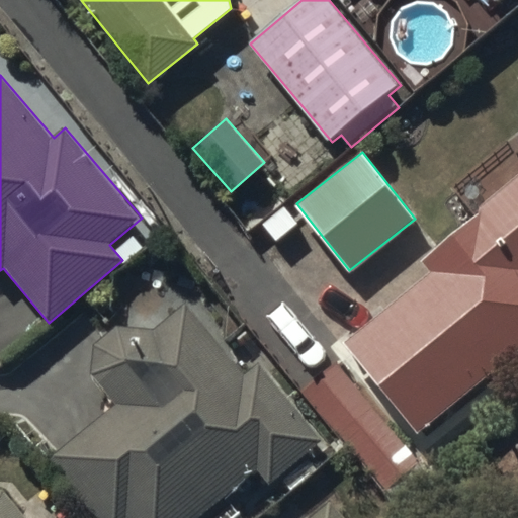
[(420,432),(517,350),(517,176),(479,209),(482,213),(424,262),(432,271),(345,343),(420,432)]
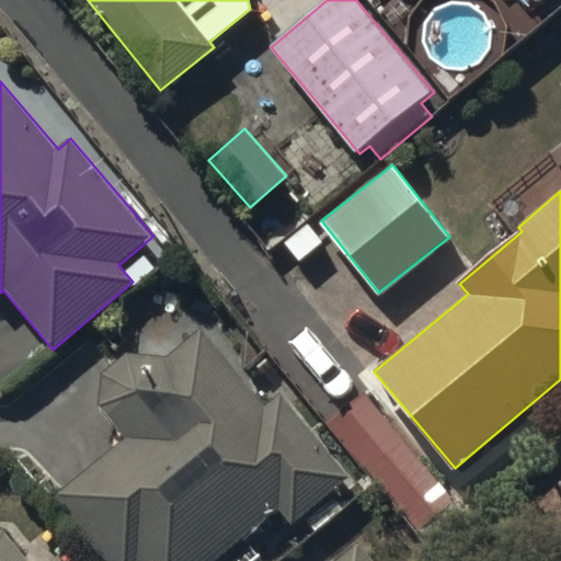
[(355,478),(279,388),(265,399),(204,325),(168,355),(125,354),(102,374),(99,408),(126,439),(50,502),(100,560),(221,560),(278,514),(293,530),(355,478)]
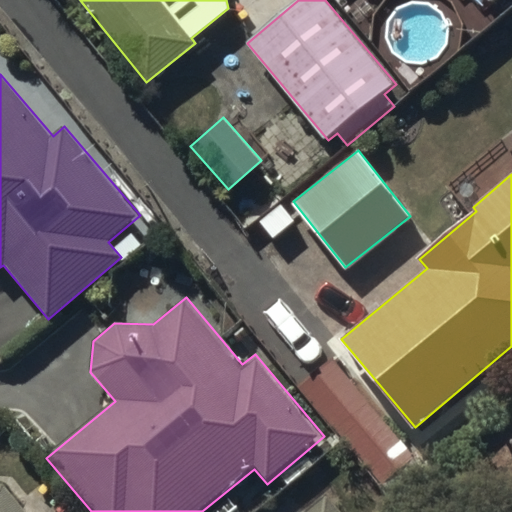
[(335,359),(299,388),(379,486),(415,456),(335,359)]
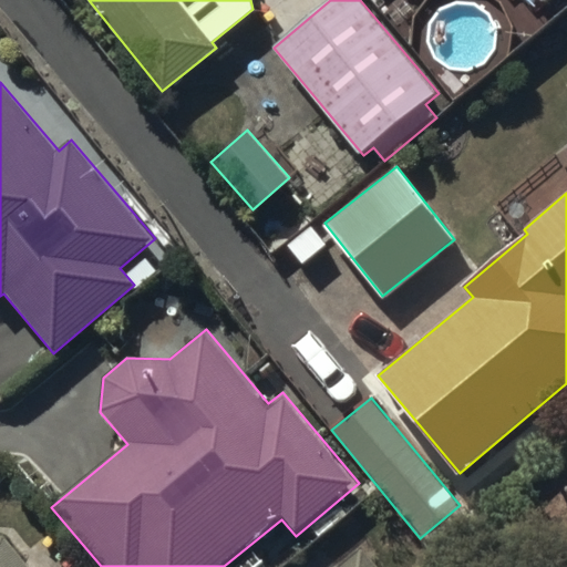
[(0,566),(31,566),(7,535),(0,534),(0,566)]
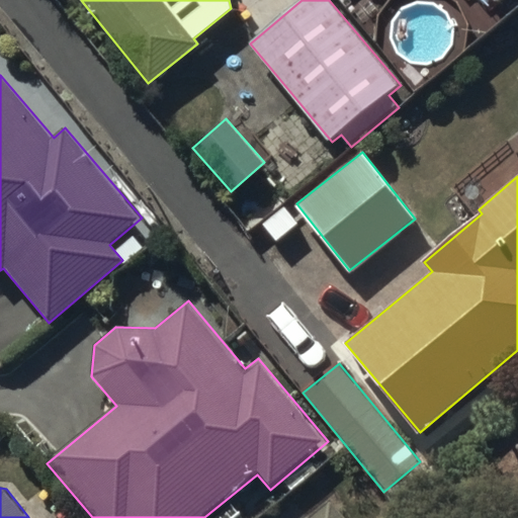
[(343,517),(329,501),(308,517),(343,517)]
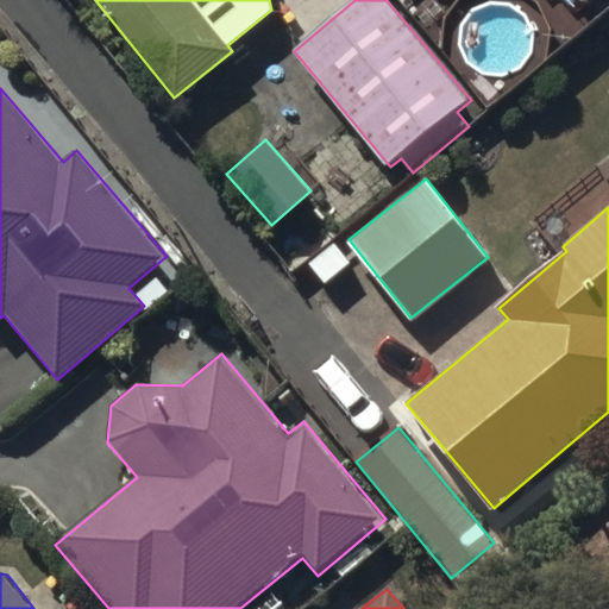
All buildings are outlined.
============
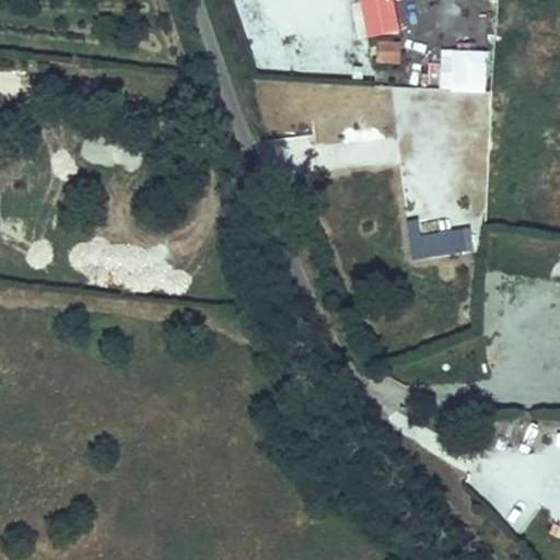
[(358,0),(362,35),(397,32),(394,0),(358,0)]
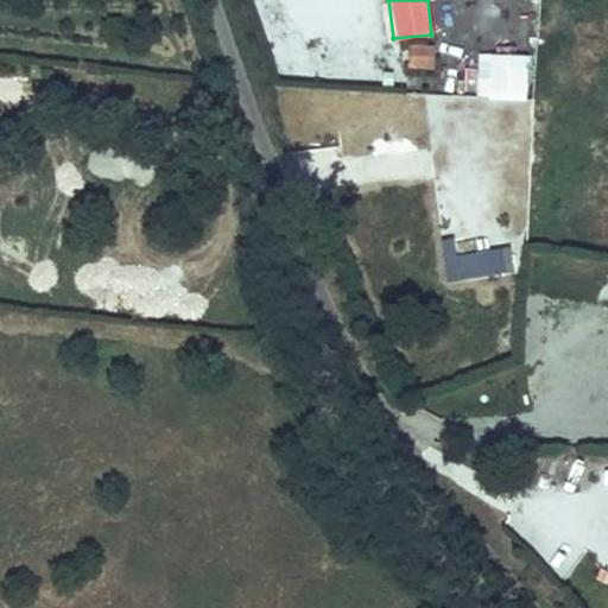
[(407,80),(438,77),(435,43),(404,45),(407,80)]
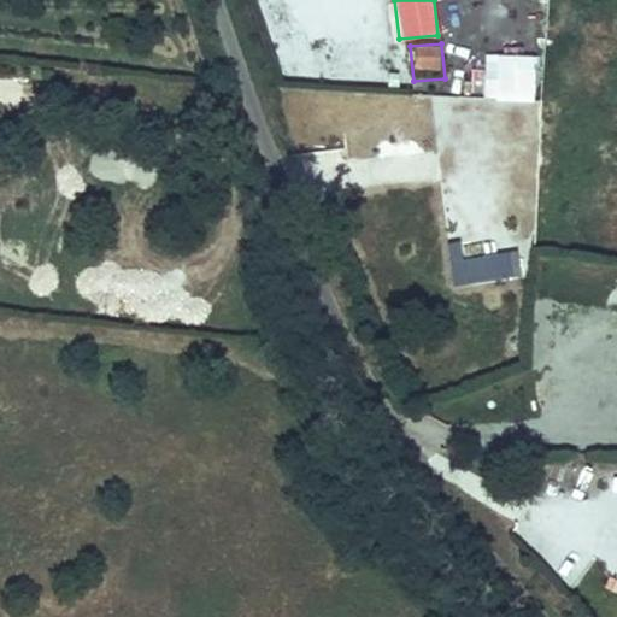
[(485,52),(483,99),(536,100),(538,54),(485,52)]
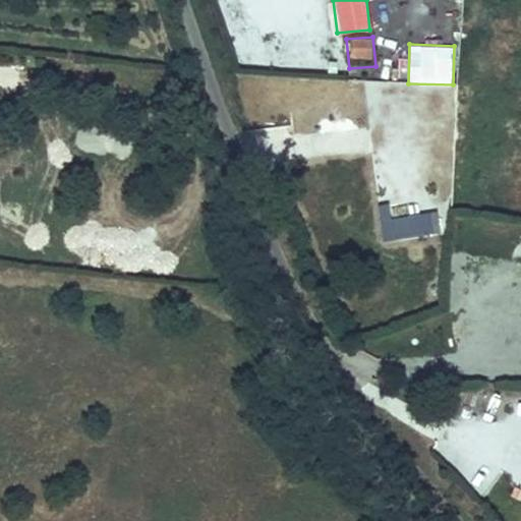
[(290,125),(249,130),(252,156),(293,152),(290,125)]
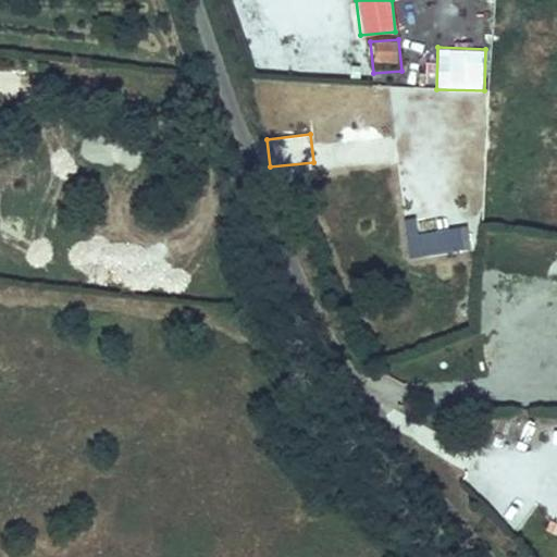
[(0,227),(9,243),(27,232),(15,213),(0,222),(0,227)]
============
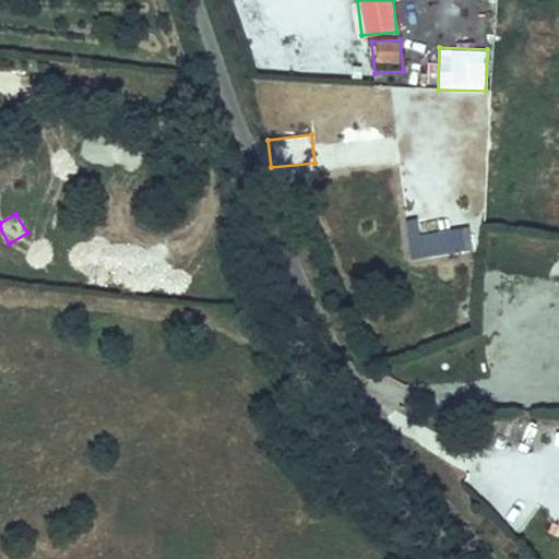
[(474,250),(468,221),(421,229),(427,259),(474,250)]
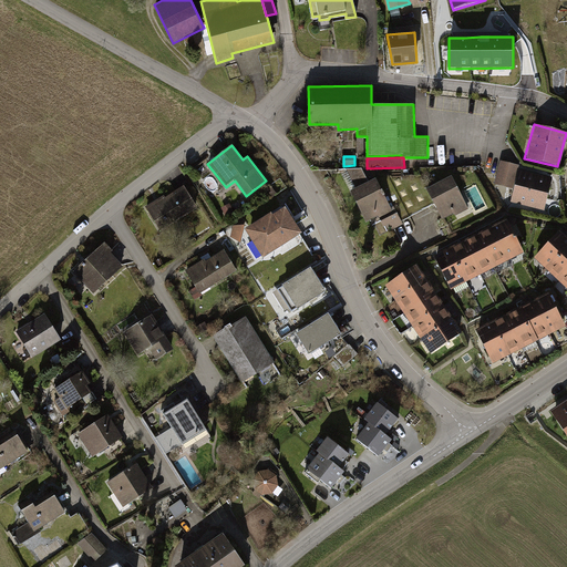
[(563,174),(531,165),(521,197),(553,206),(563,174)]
============
### YOUR TASK
Although the records above contain pictures, the copy must not; set down exactly the lines from the one with "[(335,359),(299,388),(379,486),(415,456),(335,359)]" up to and including the one with "All buildings are outlined.".

### ANSWER TO THIS TASK
[(335,359),(299,388),(379,486),(415,456),(335,359)]
[(0,566),(31,566),(7,535),(0,534),(0,566)]
[(343,517),(329,501),(308,517),(343,517)]
All buildings are outlined.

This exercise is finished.